Leaving the pictures aside, reproduce the data in full and word for word.

--- Data under study Enclosed Below ---

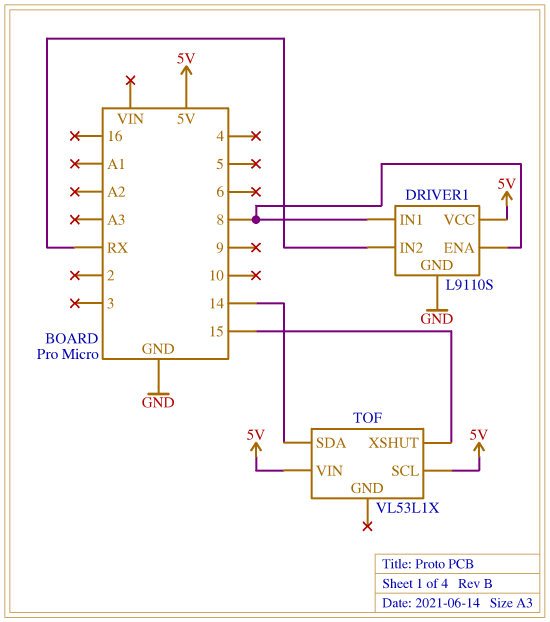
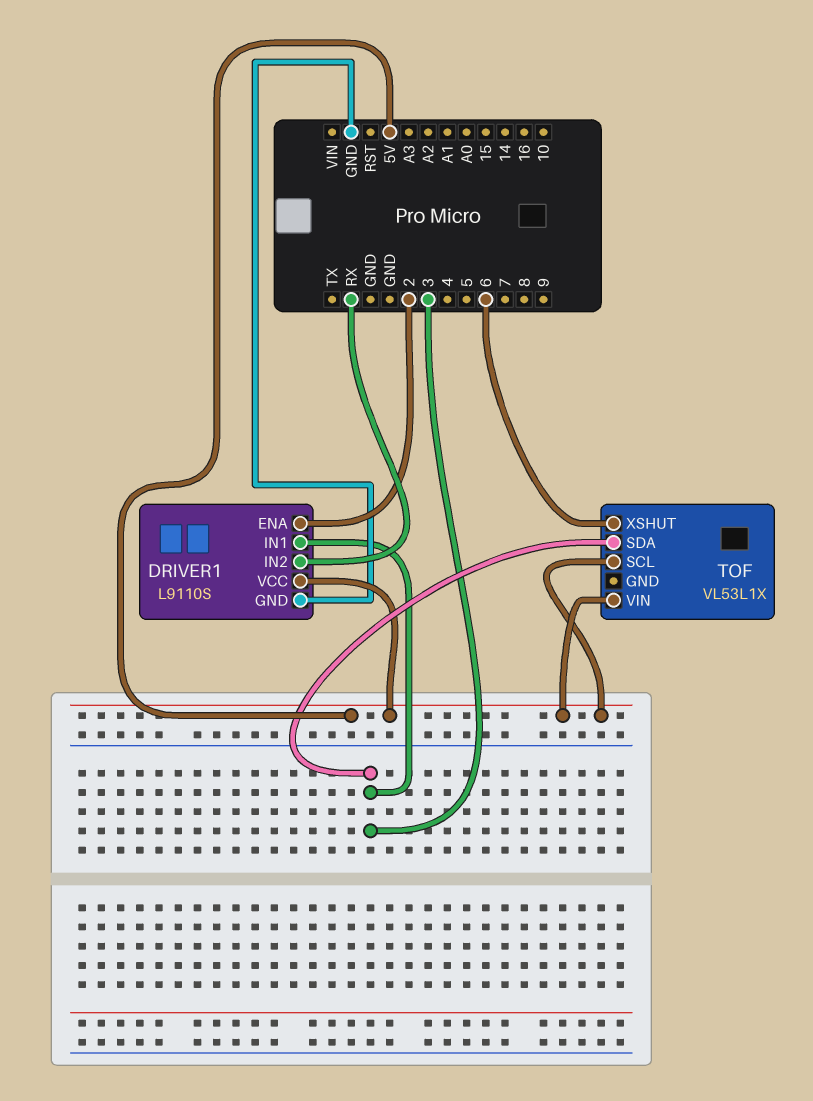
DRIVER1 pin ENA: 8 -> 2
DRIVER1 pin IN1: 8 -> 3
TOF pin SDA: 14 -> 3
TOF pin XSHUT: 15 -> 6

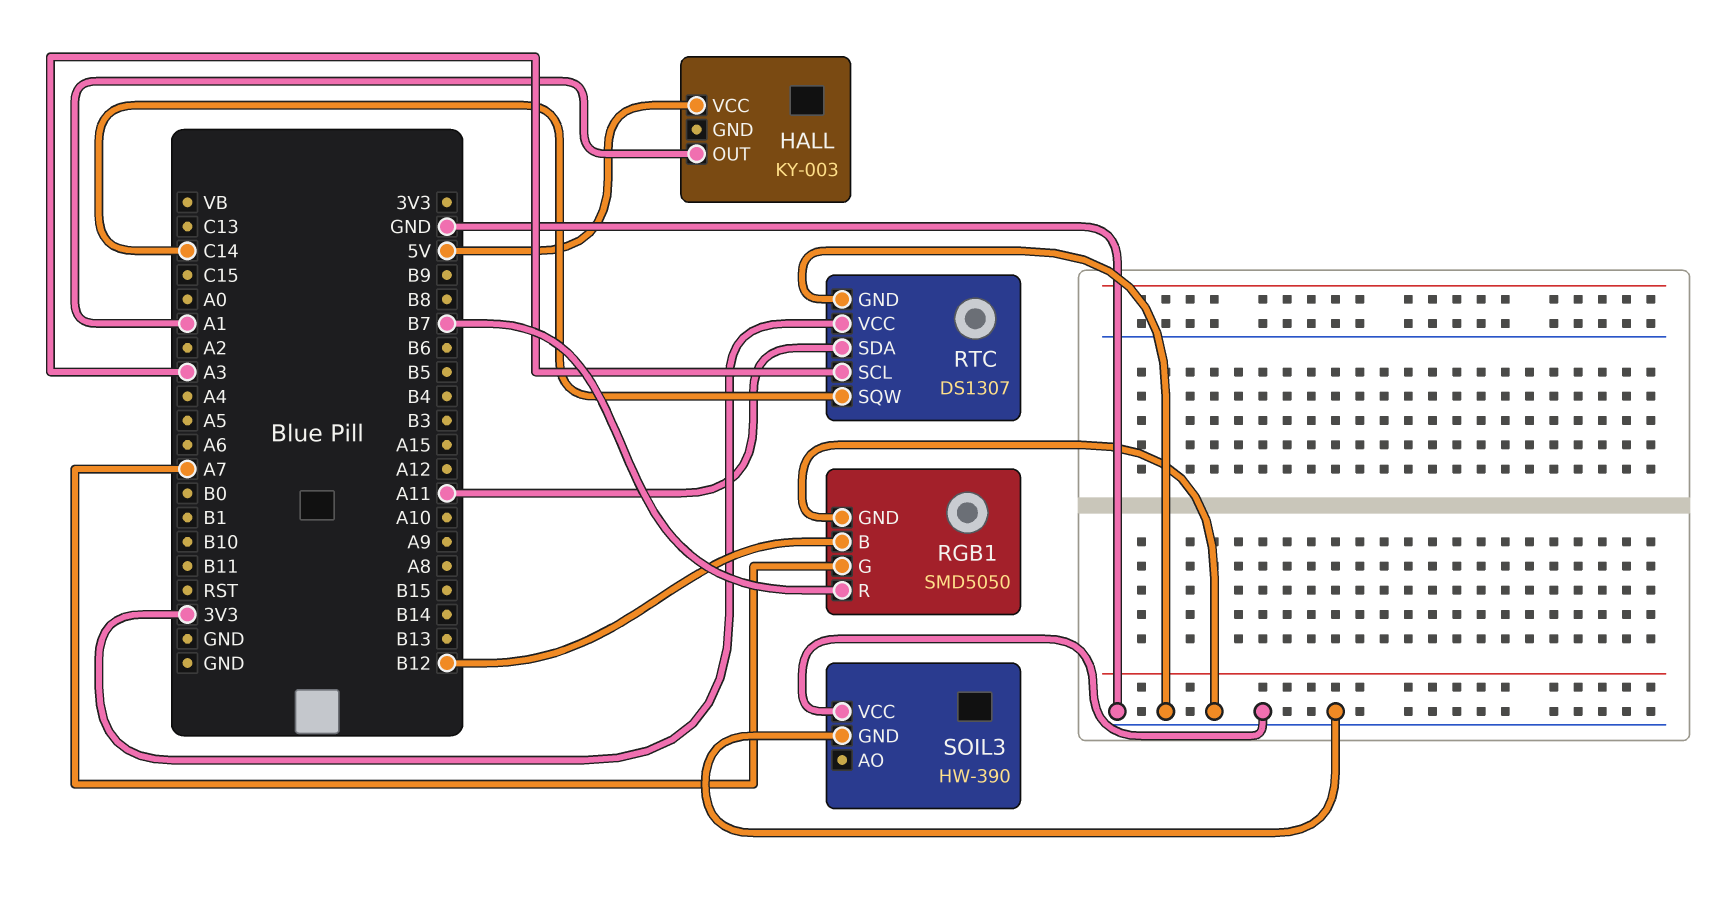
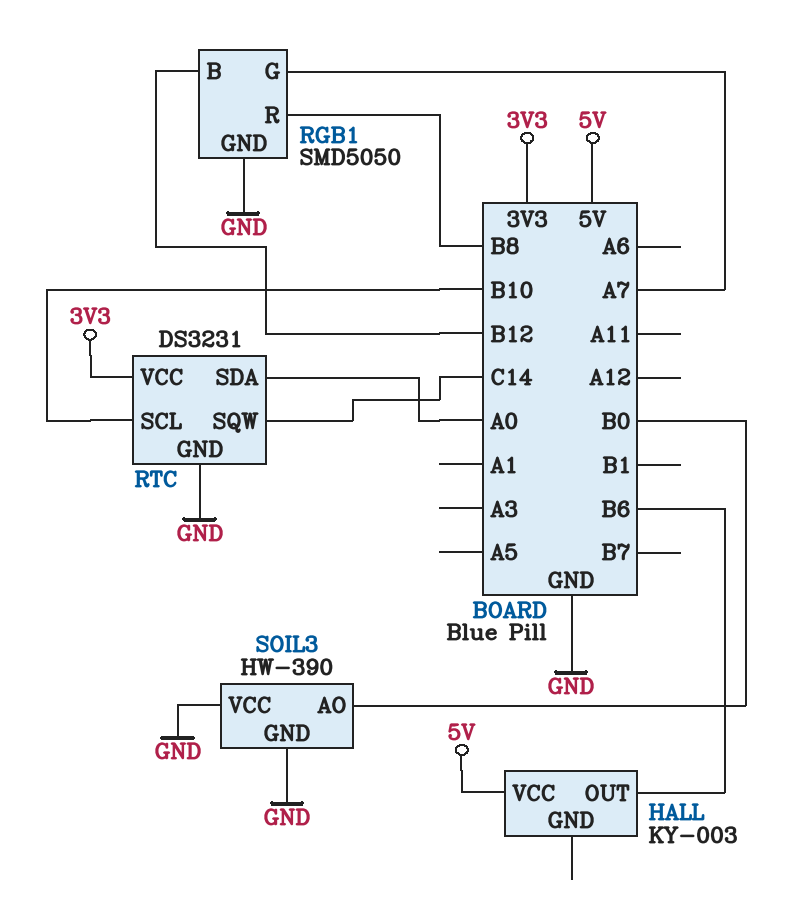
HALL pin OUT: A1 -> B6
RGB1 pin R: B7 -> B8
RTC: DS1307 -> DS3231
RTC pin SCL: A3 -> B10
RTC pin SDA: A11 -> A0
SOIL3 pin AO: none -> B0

--- End of Enclosed Data under study ---

• Exercise output
DRIVER1 pin ENA: 8 -> 2
DRIVER1 pin IN1: 8 -> 3
TOF pin SDA: 14 -> 3
TOF pin XSHUT: 15 -> 6

HALL pin OUT: A1 -> B6
RGB1 pin R: B7 -> B8
RTC: DS1307 -> DS3231
RTC pin SCL: A3 -> B10
RTC pin SDA: A11 -> A0
SOIL3 pin AO: none -> B0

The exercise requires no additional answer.